**Data for processing**
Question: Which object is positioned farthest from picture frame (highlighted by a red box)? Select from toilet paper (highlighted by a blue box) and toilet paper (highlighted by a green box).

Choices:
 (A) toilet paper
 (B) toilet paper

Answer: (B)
--
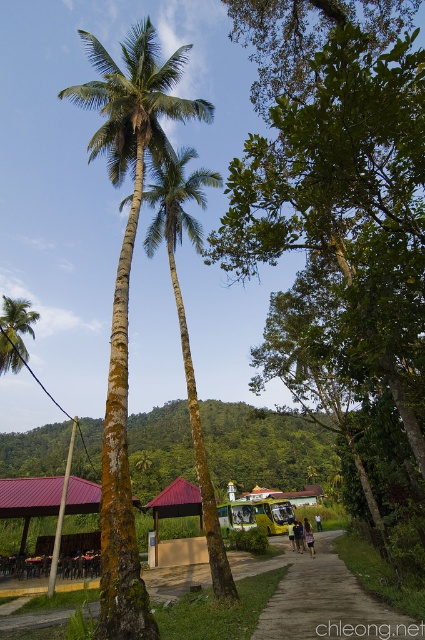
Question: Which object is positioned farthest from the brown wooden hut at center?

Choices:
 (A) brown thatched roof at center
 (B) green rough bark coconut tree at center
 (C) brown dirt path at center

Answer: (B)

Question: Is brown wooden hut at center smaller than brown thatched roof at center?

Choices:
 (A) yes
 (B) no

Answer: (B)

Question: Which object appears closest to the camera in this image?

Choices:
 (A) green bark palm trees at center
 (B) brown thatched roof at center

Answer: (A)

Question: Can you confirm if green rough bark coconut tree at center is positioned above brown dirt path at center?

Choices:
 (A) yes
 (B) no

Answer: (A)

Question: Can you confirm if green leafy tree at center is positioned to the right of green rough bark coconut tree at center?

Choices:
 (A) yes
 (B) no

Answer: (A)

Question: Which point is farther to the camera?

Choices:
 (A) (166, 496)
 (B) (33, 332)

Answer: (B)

**What is asked**
How many lines in the rows above contain the string "confirm"? Give only the number.

**Result for this exercise**
2